#### Work to complete
Every record is to be duplicated exactly as it reads, without its images.

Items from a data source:
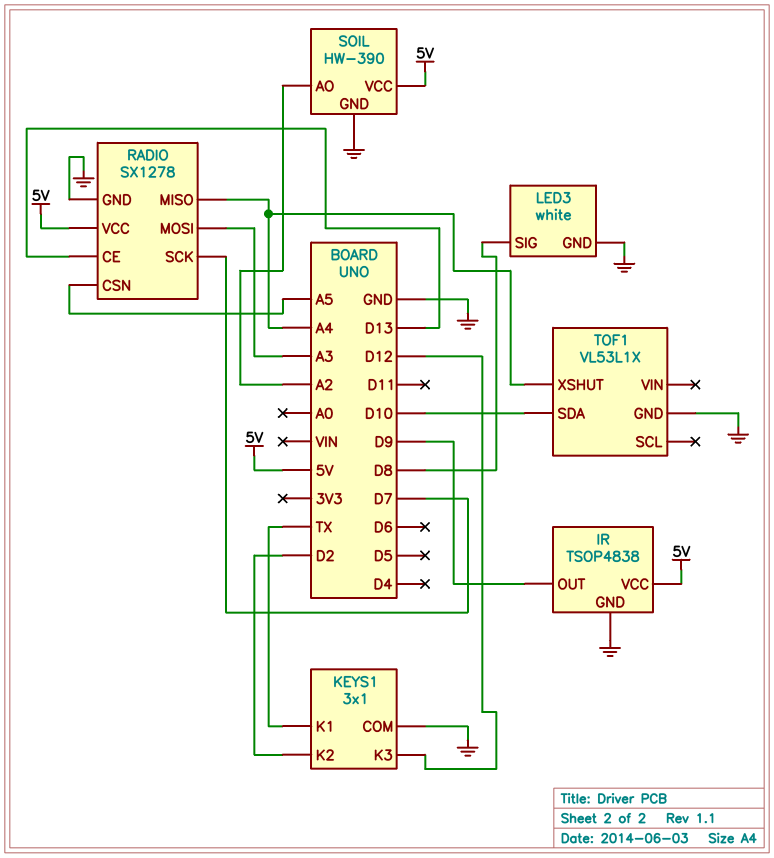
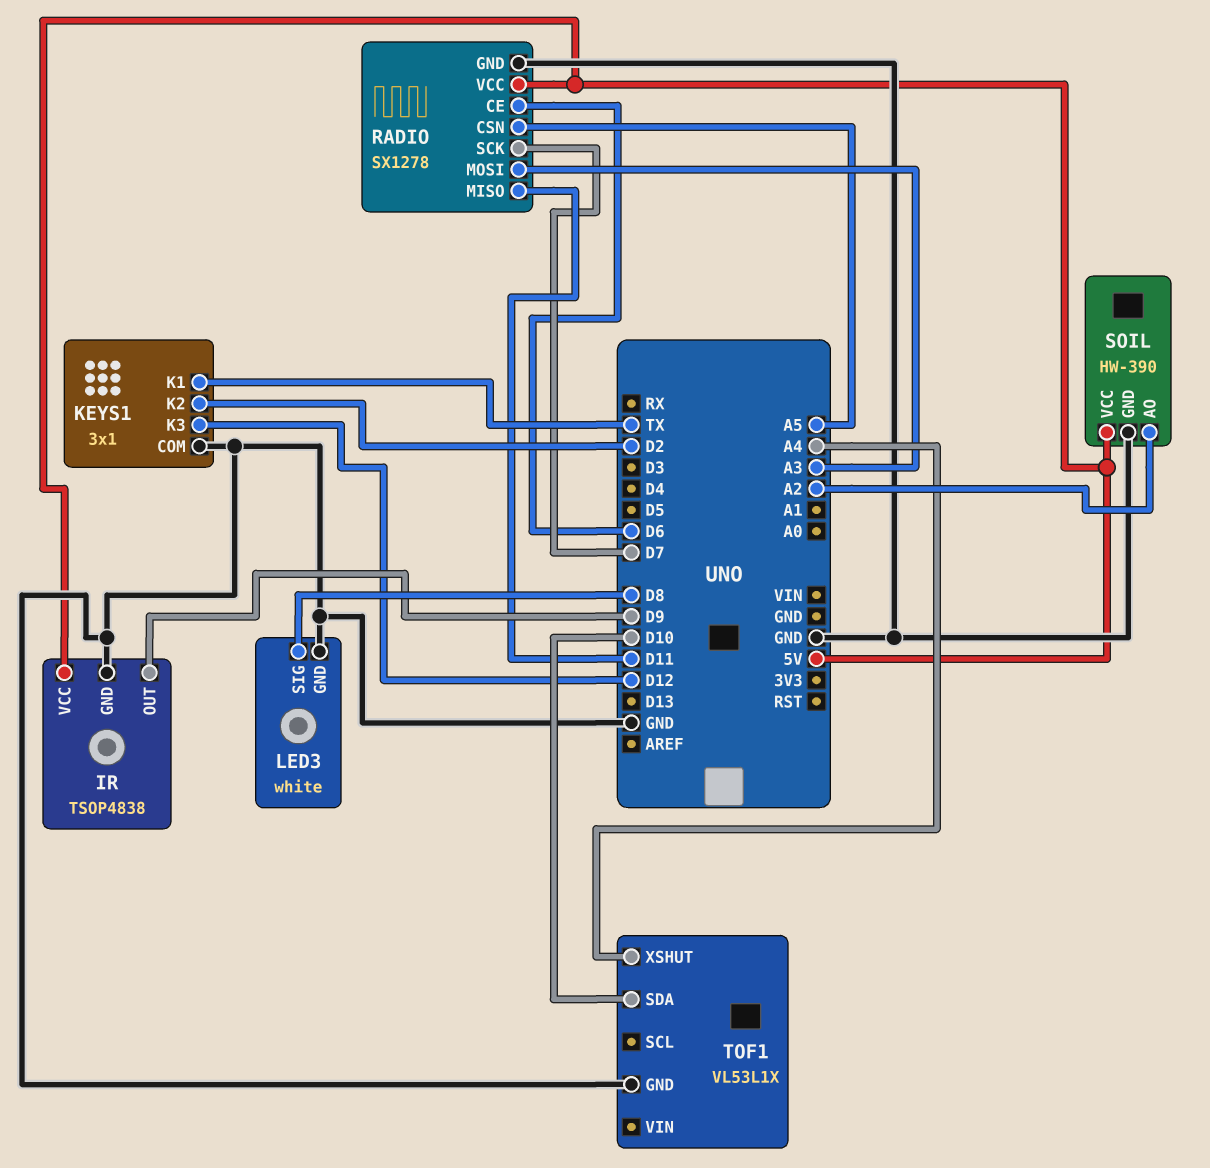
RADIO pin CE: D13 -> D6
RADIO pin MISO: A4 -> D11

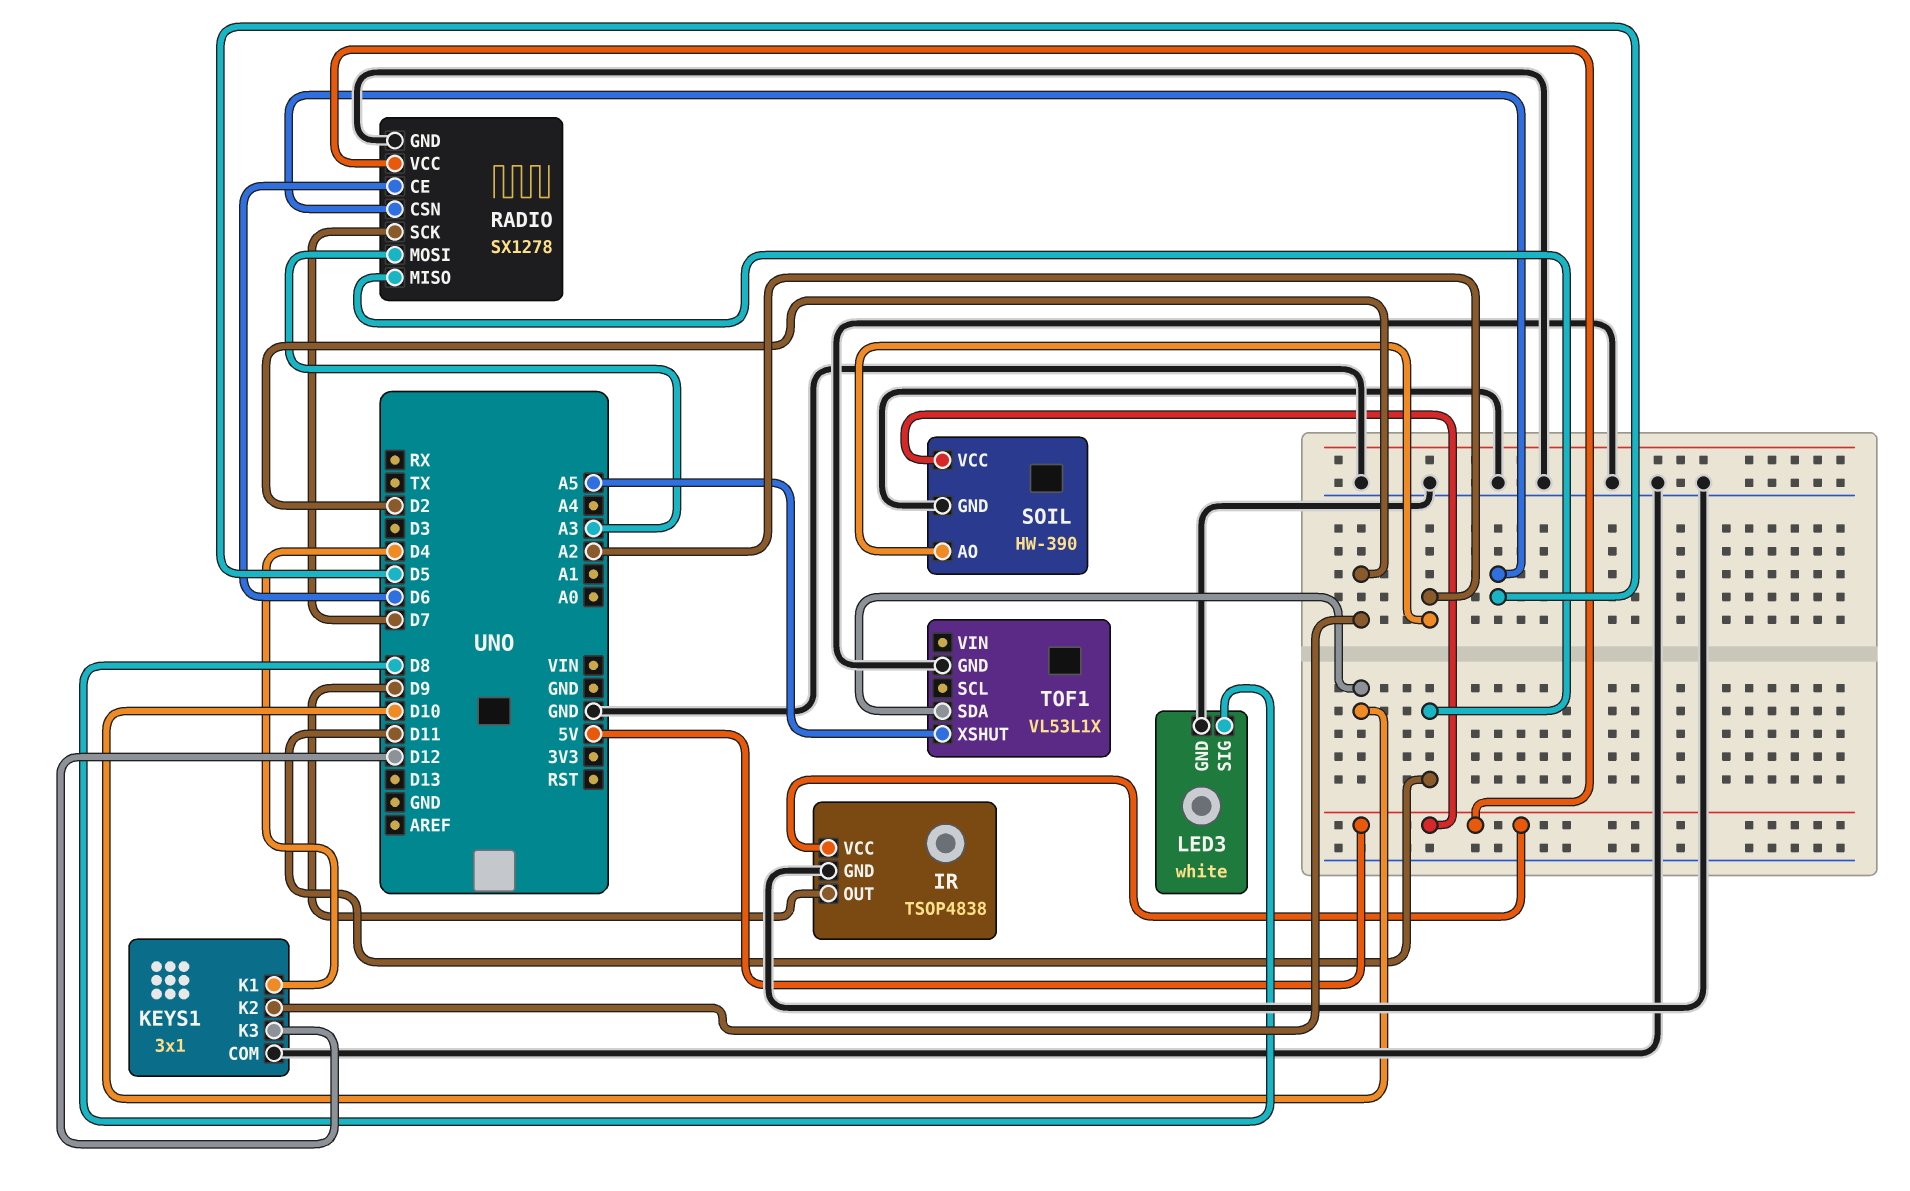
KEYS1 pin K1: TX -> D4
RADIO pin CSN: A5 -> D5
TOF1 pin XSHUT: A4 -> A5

#### Solution for this exercise
RADIO pin CE: D13 -> D6
RADIO pin MISO: A4 -> D11

KEYS1 pin K1: TX -> D4
RADIO pin CSN: A5 -> D5
TOF1 pin XSHUT: A4 -> A5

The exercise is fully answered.